DATA FOR THIS TASK:
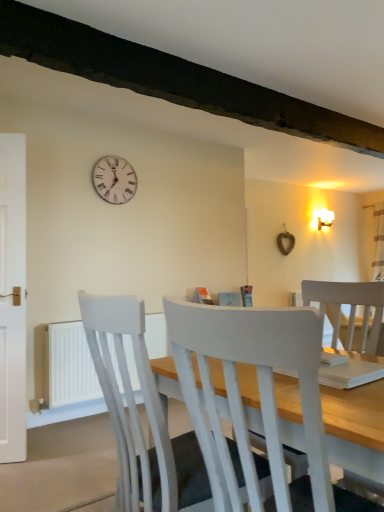
Question: Would you say white painted wood chair at center, which is the first chair in back-to-front order, is to the left or to the right of white plastic radiator at lower left in the picture?

Choices:
 (A) left
 (B) right

Answer: (B)

Question: Is white painted wood chair at center, the second chair from the front, in front of or behind white plastic radiator at lower left in the image?

Choices:
 (A) behind
 (B) front

Answer: (B)

Question: Which of these objects is positioned closest to the white painted wood chair at center, marked as the first chair in a front-to-back arrangement?

Choices:
 (A) white wooden clock at upper center
 (B) white plastic radiator at lower left
 (C) white painted wood chair at center, which is the first chair in back-to-front order

Answer: (C)

Question: Which object is positioned closest to the white painted wood chair at center, marked as the first chair in a front-to-back arrangement?

Choices:
 (A) white painted wood chair at center, the second chair from the front
 (B) white plastic radiator at lower left
 (C) white wooden clock at upper center

Answer: (A)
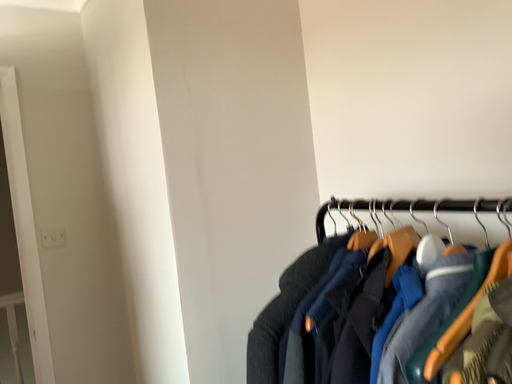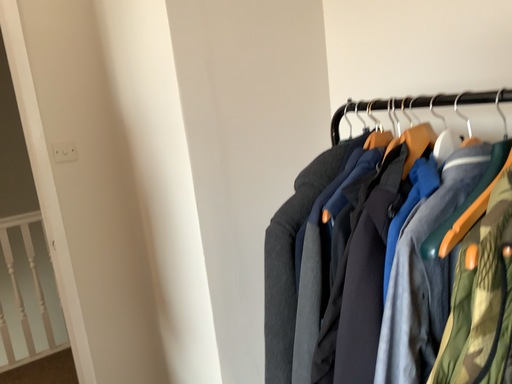
Question: How did the camera likely rotate when shooting the video?

Choices:
 (A) rotated upward
 (B) rotated downward

Answer: (B)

WORK TASK: Update all the records above by replacing every "radiator" with "heater" and changing nothing else. Leave the pictures out of your answer.

RESULT OF THE TASK:
Question: Would you say white painted wood chair at center, which is the first chair in back-to-front order, is to the left or to the right of white plastic heater at lower left in the picture?

Choices:
 (A) left
 (B) right

Answer: (B)

Question: Is white painted wood chair at center, the second chair from the front, in front of or behind white plastic heater at lower left in the image?

Choices:
 (A) behind
 (B) front

Answer: (B)

Question: Which of these objects is positioned closest to the white painted wood chair at center, marked as the first chair in a front-to-back arrangement?

Choices:
 (A) white wooden clock at upper center
 (B) white plastic heater at lower left
 (C) white painted wood chair at center, which is the first chair in back-to-front order

Answer: (C)

Question: Which object is positioned closest to the white painted wood chair at center, marked as the first chair in a front-to-back arrangement?

Choices:
 (A) white painted wood chair at center, the second chair from the front
 (B) white plastic heater at lower left
 (C) white wooden clock at upper center

Answer: (A)
Question: How did the camera likely rotate when shooting the video?

Choices:
 (A) rotated upward
 (B) rotated downward

Answer: (B)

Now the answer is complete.